### Try it:
Skip any image you find and restate the rest of the data word for word.

### Version difference data:
——

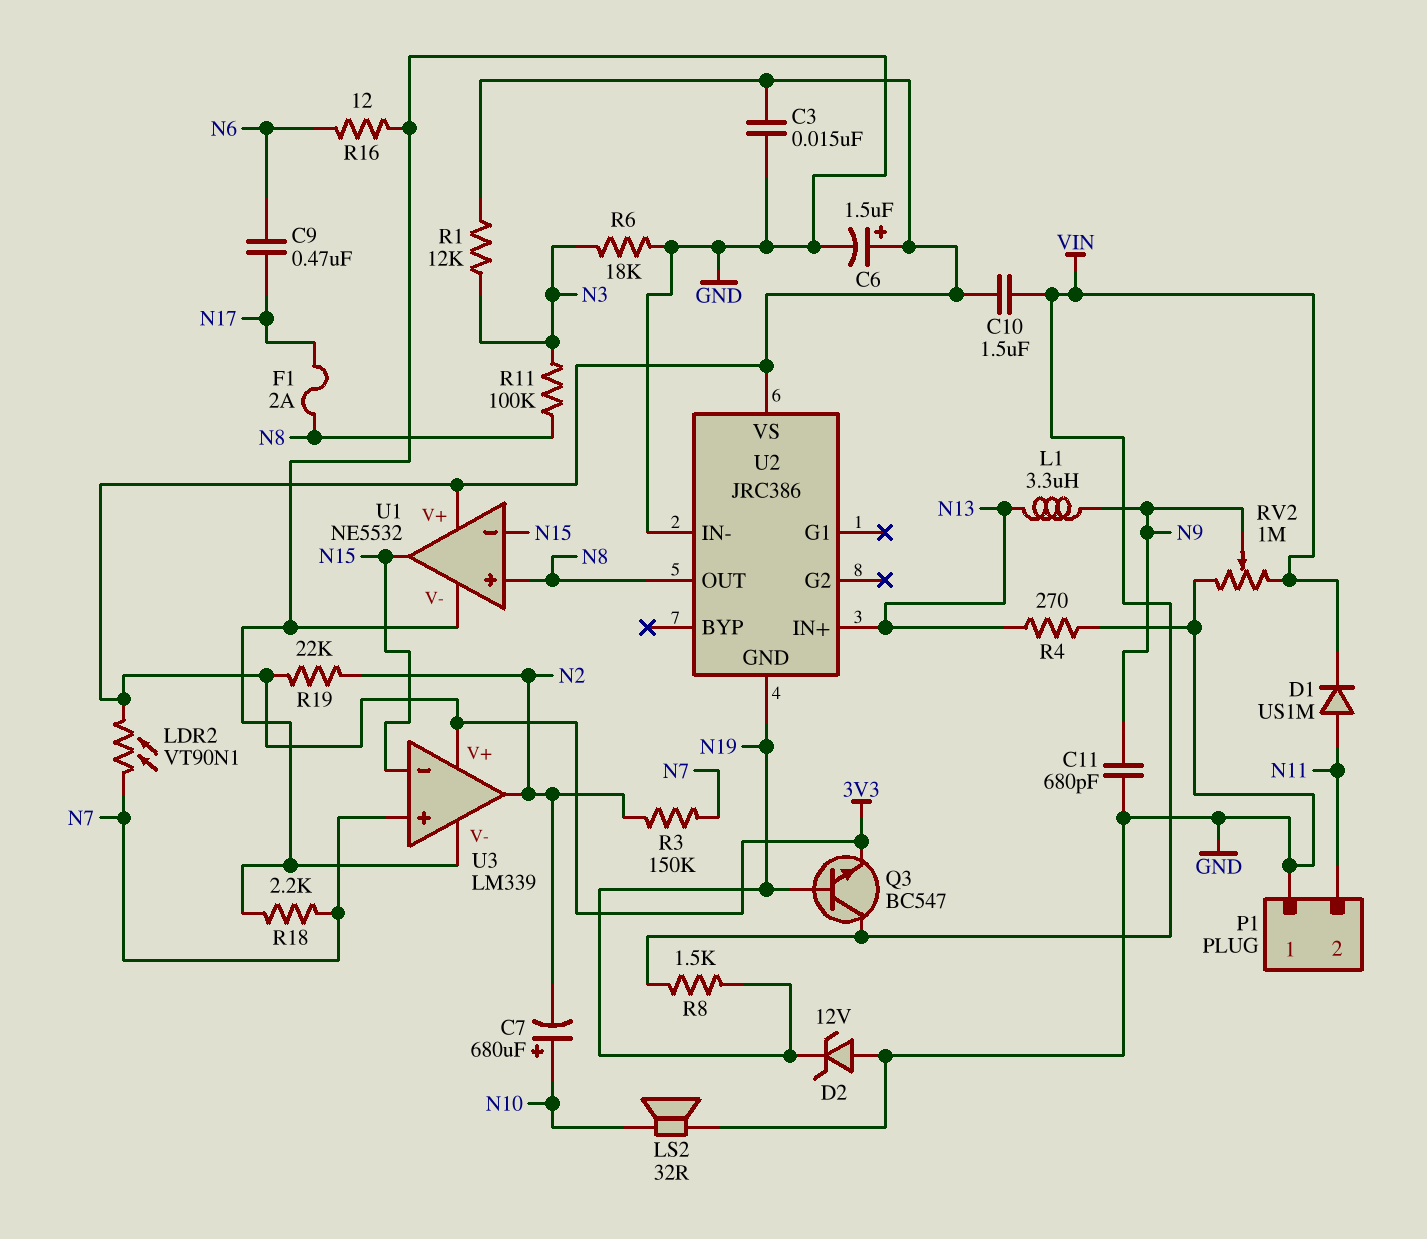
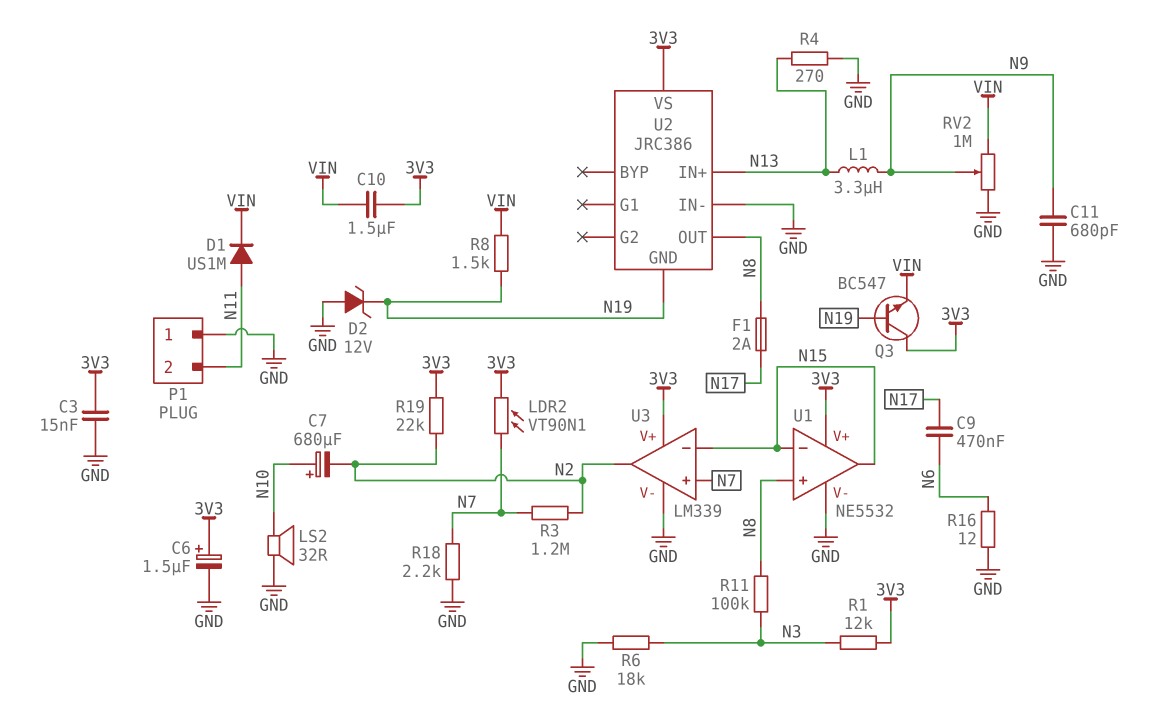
Q3: NPN BC547 (B N19, C VIN, E 3V3) -> NPN BC547 (B N19, C 3V3, E VIN)
R3: 150k (N2, N7) -> 1.2M (N2, N7)

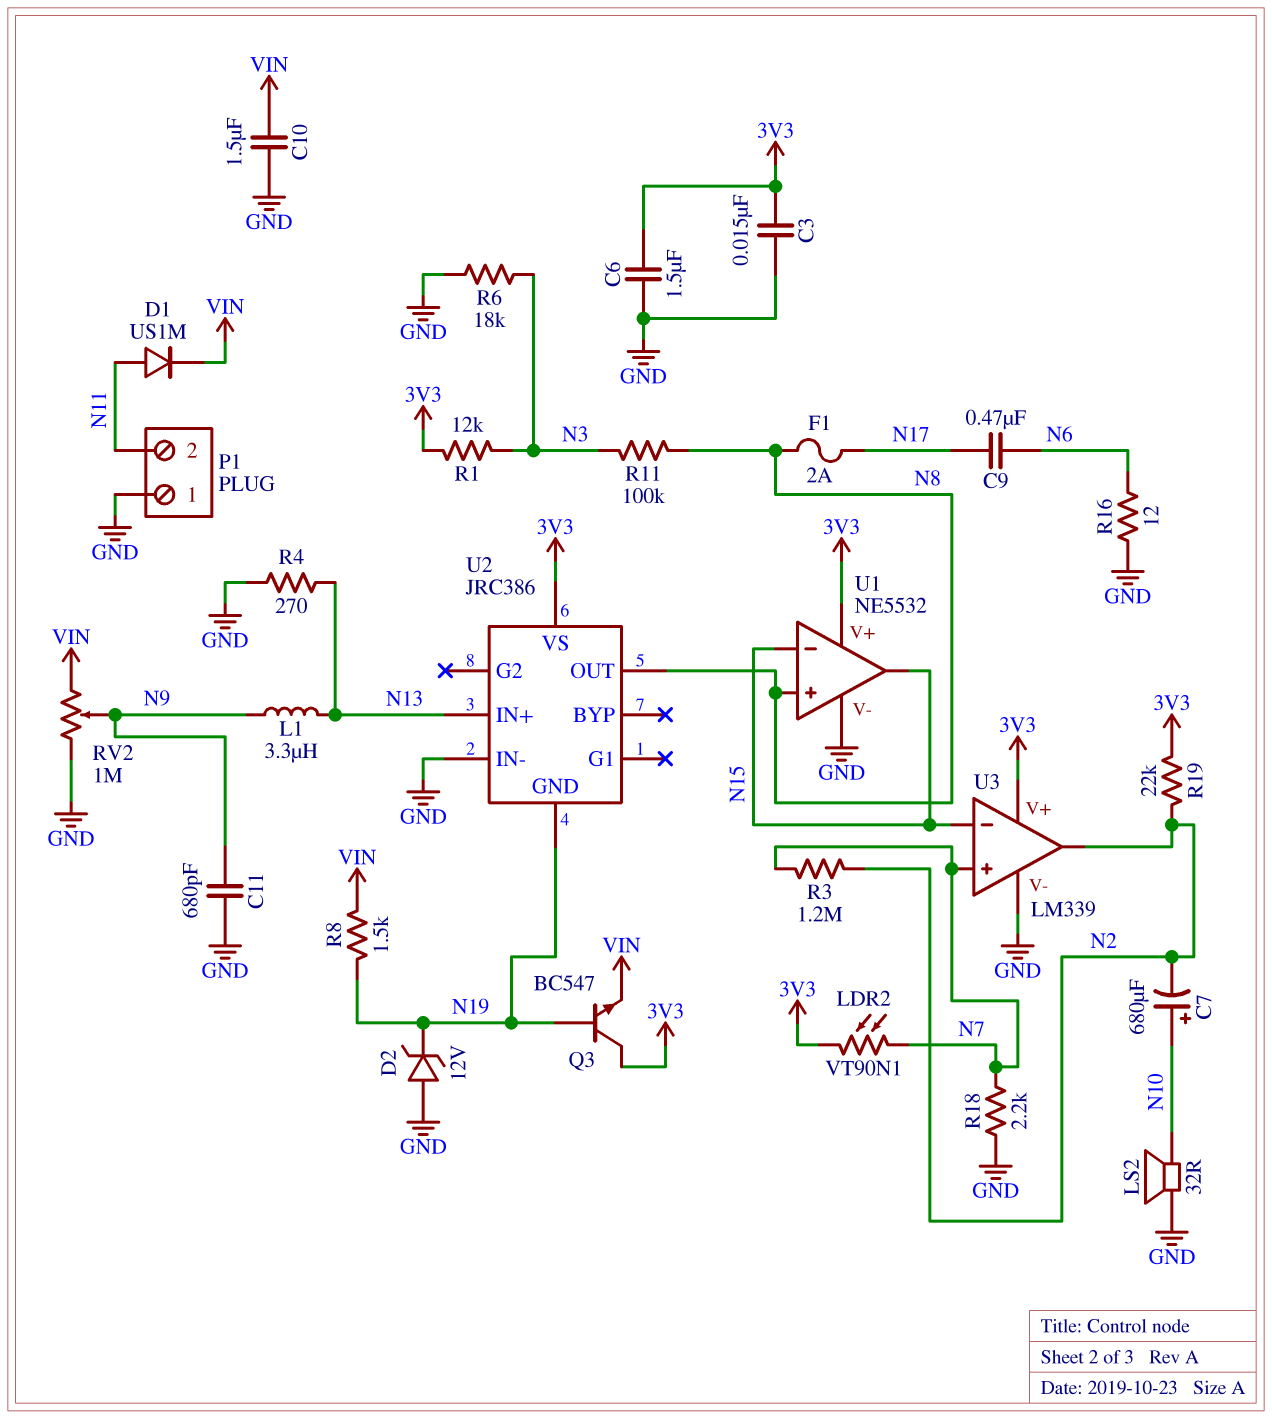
C6: 1.5uF (plus 3V3, minus GND) -> 1.5uF (3V3, GND)
C10: 1.5uF (3V3, VIN) -> 1.5uF (GND, VIN)

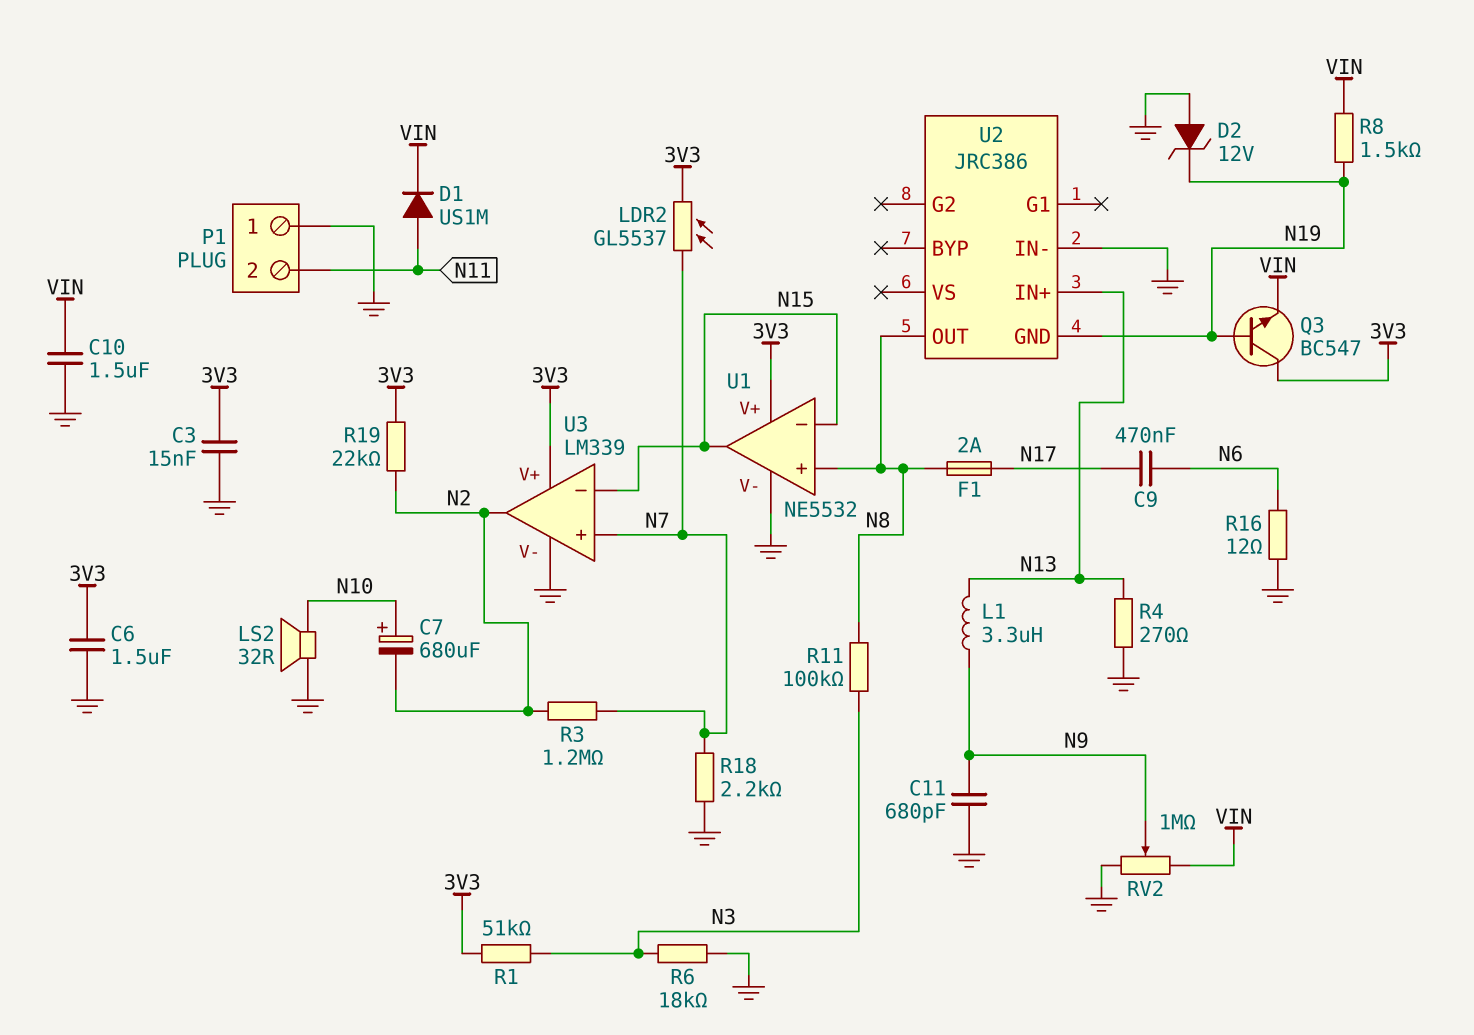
LDR2: VT90N1 (3V3, N7) -> GL5537 (3V3, N7)
R1: 12k (3V3, N3) -> 51k (3V3, N3)
U2 pin VS: 3V3 -> none

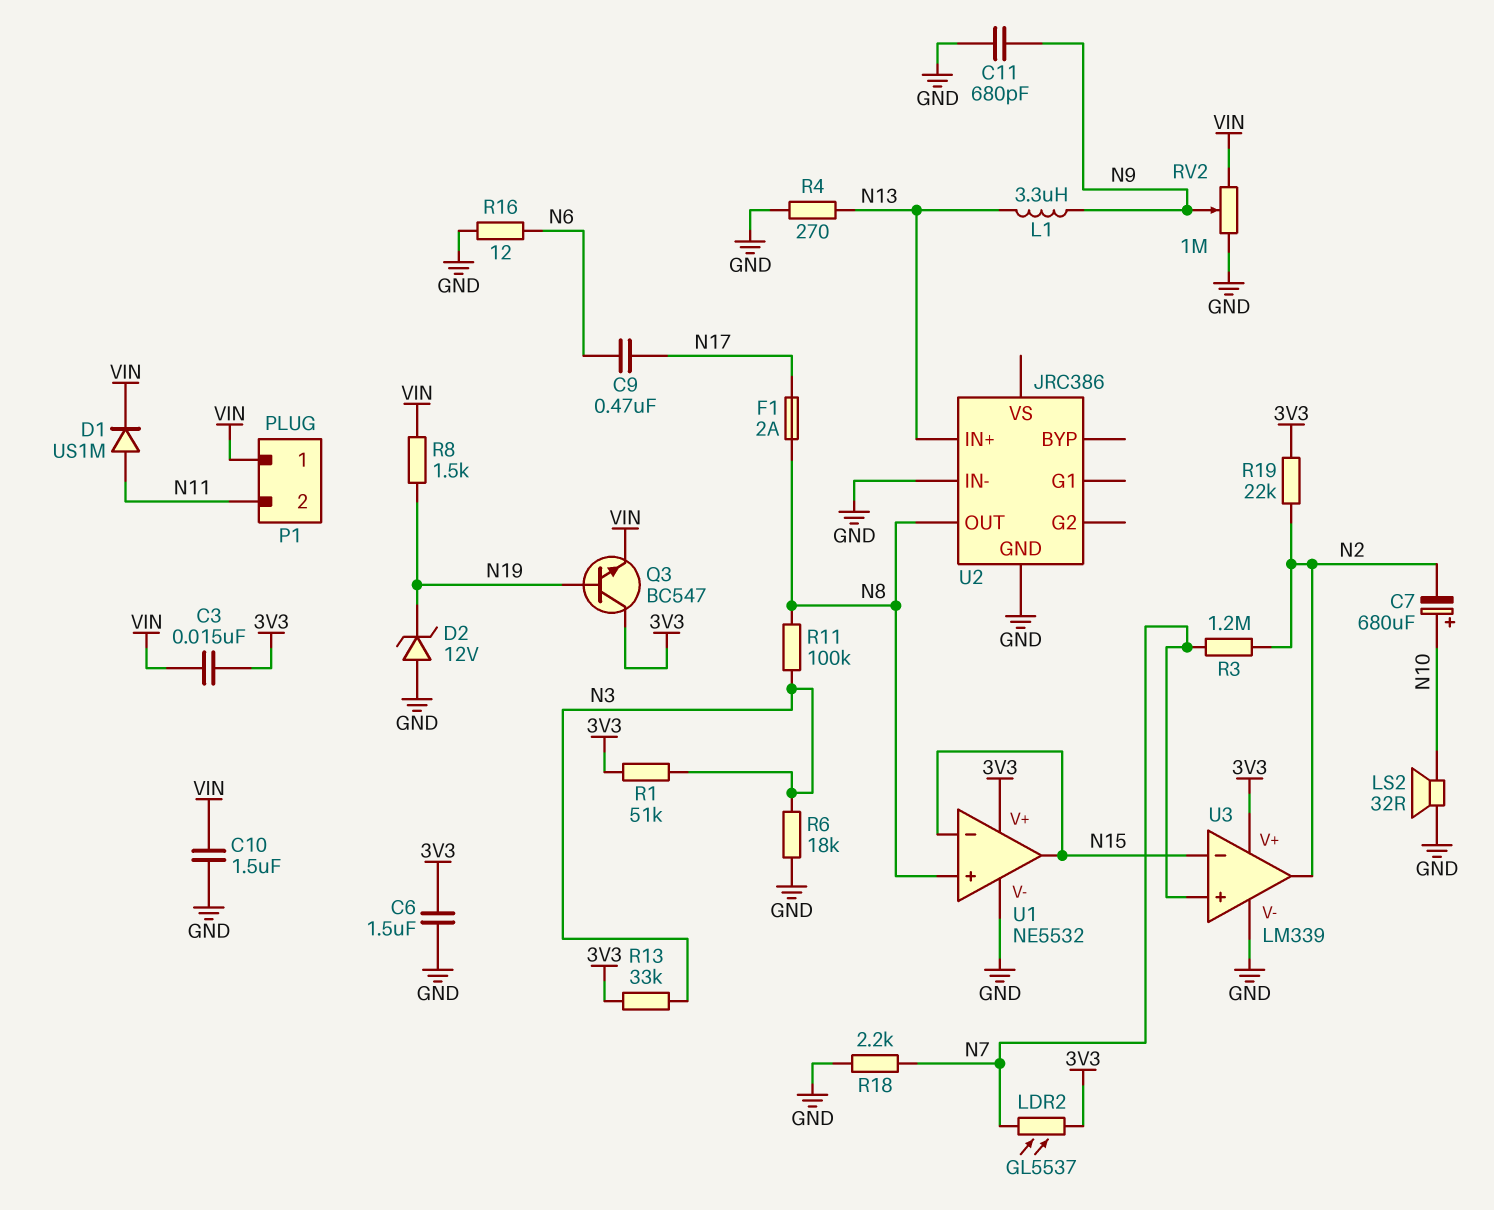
C3: 15nF (3V3, GND) -> 15nF (3V3, VIN)
P1 pin 1: GND -> VIN
R13: none -> 33k (3V3, N3)
U2 pin GND: N19 -> GND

——

### Exercise result:
Q3: NPN BC547 (B N19, C VIN, E 3V3) -> NPN BC547 (B N19, C 3V3, E VIN)
R3: 150k (N2, N7) -> 1.2M (N2, N7)

C6: 1.5uF (plus 3V3, minus GND) -> 1.5uF (3V3, GND)
C10: 1.5uF (3V3, VIN) -> 1.5uF (GND, VIN)

LDR2: VT90N1 (3V3, N7) -> GL5537 (3V3, N7)
R1: 12k (3V3, N3) -> 51k (3V3, N3)
U2 pin VS: 3V3 -> none

C3: 15nF (3V3, GND) -> 15nF (3V3, VIN)
P1 pin 1: GND -> VIN
R13: none -> 33k (3V3, N3)
U2 pin GND: N19 -> GND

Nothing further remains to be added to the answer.